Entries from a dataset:
>> BEGIN

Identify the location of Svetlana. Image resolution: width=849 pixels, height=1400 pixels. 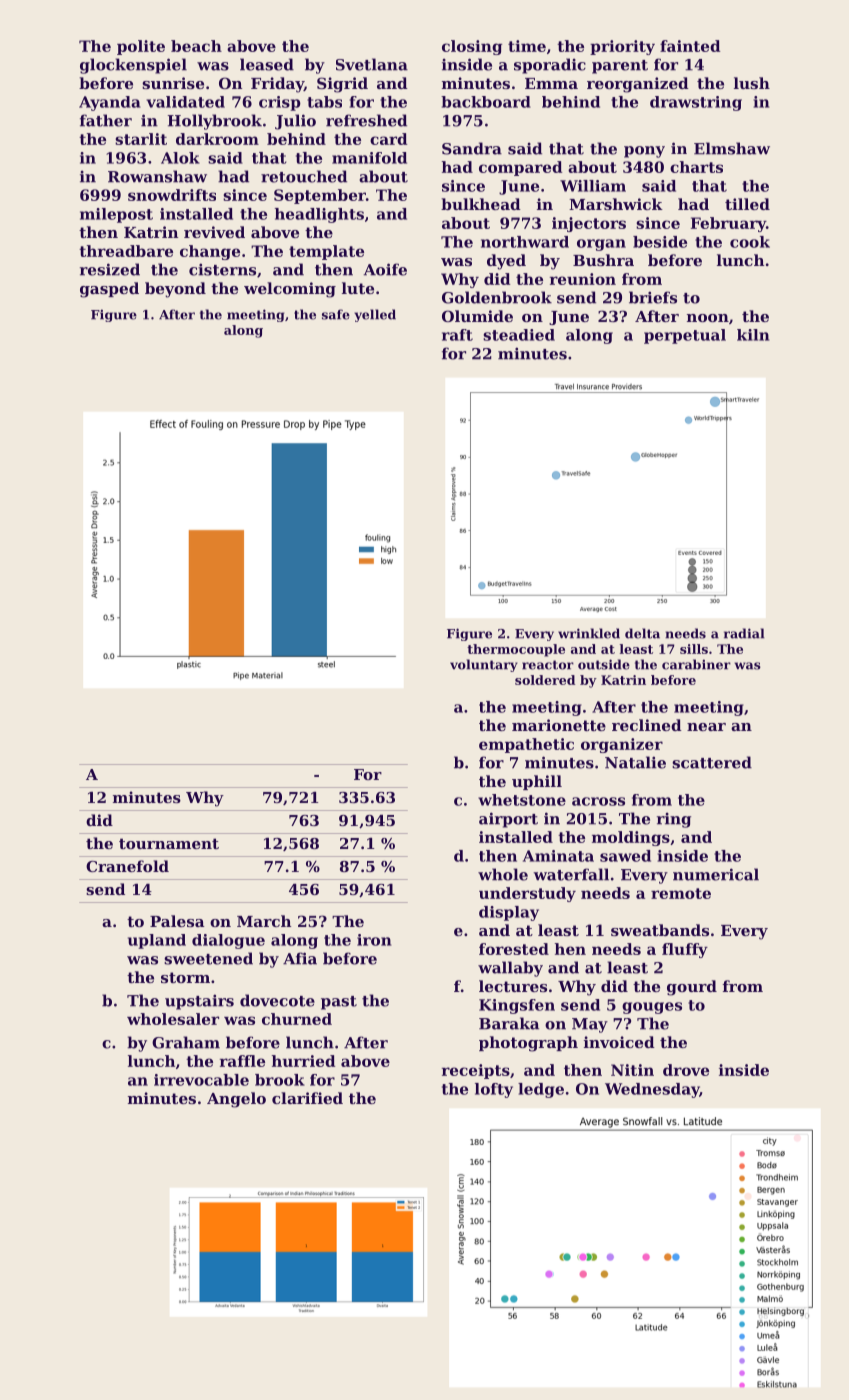
(372, 64).
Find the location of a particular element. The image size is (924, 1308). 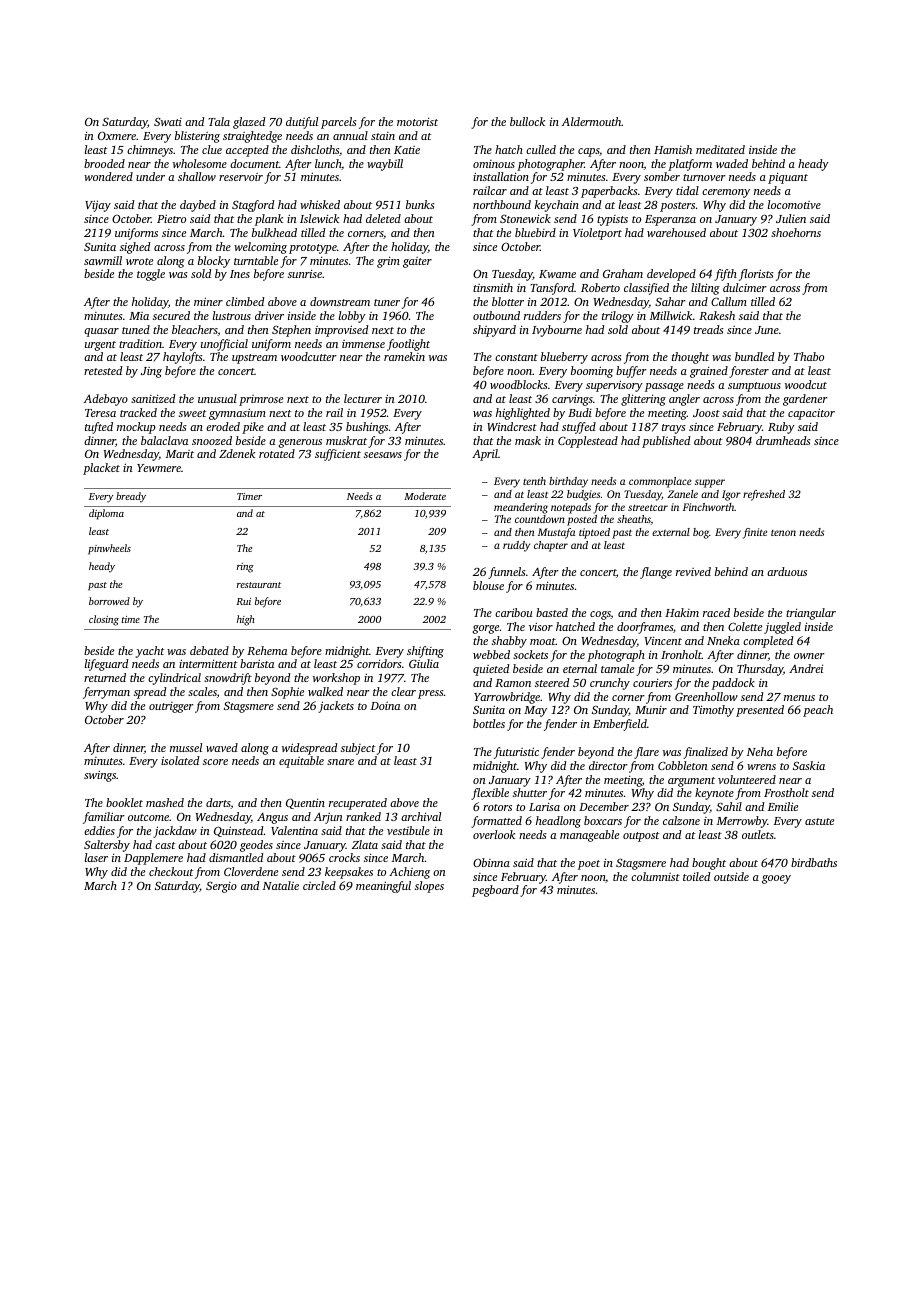

corridors is located at coordinates (379, 663).
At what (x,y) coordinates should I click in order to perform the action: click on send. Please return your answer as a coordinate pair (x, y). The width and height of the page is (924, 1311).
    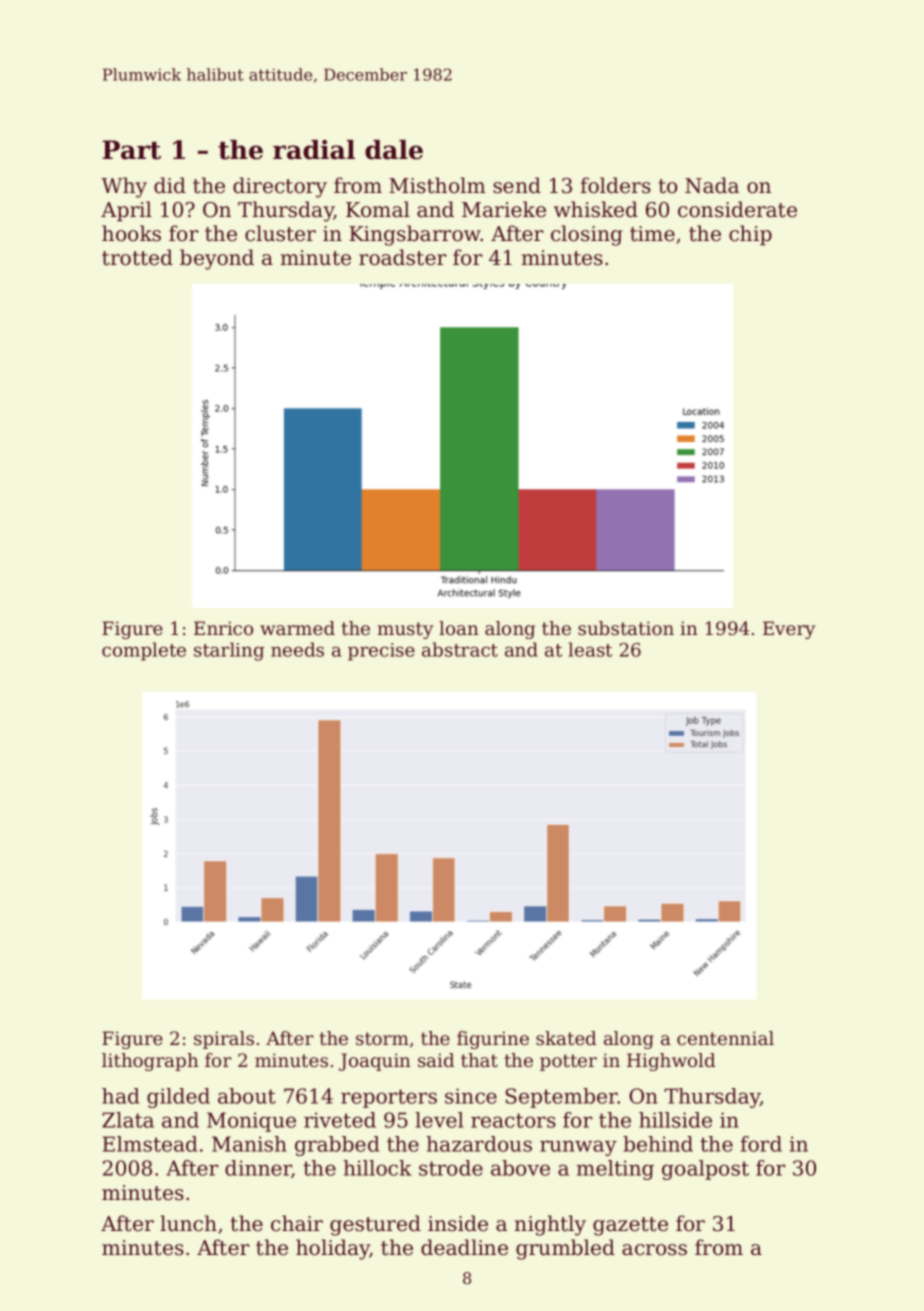
    Looking at the image, I should click on (517, 185).
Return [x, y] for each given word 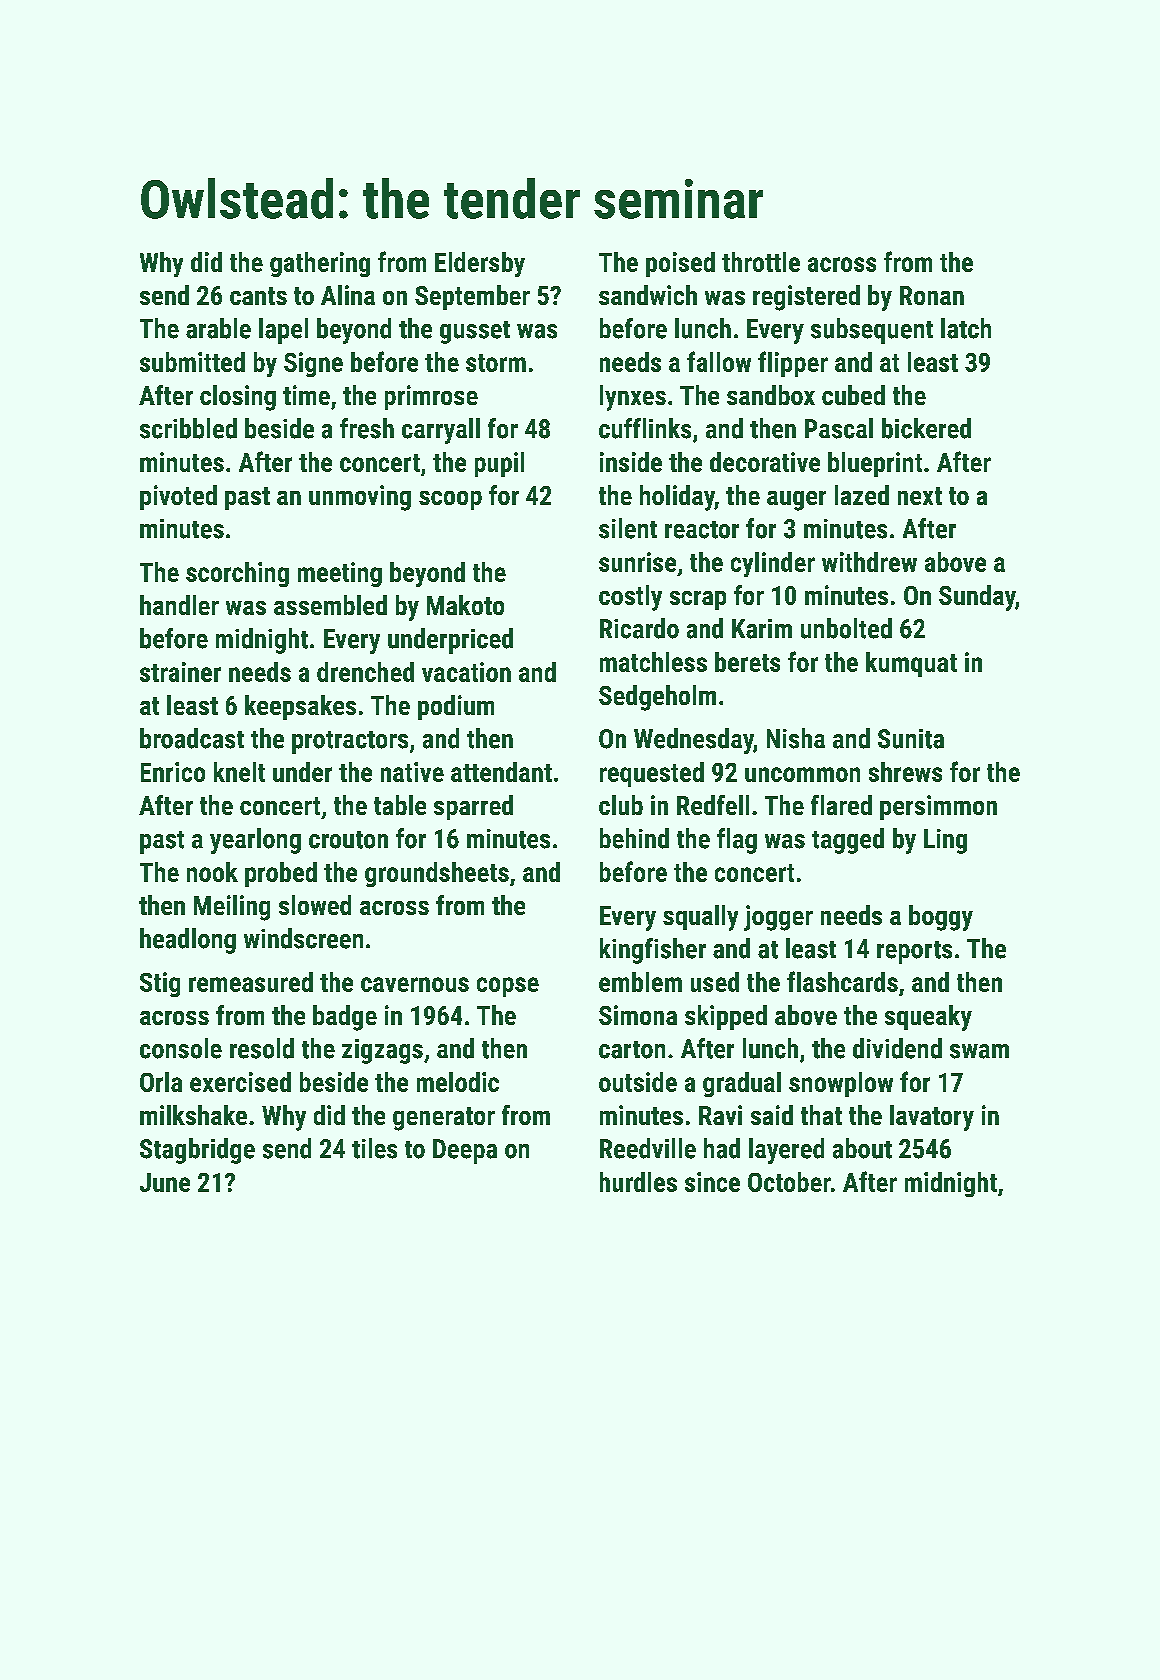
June [165, 1182]
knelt [239, 772]
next [920, 496]
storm [496, 363]
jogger [778, 918]
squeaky [928, 1018]
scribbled [188, 428]
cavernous [415, 984]
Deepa [465, 1151]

>> END

# [WHAT IS NEEDED]
Rewrite all of the entries above, replacing "location" with "position" and keeping everything else the same. Leave the pictures out.

# [TASK ANSWER]
Identify the position of Svetlana. Image resolution: width=849 pixels, height=1400 pixels. 
(372, 64).
Find the position of a particular element. The image size is (924, 1308). 

corridors is located at coordinates (379, 663).
At what (x,y) coordinates should I click in order to perform the action: click on send. Please return your answer as a coordinate pair (x, y). The width and height of the page is (924, 1311).
    Looking at the image, I should click on (517, 185).
Return [x, y] for each given word 
June [165, 1182]
knelt [239, 772]
next [920, 496]
storm [496, 363]
jogger [778, 918]
squeaky [928, 1018]
scribbled [188, 428]
cavernous [415, 984]
Deepa [465, 1151]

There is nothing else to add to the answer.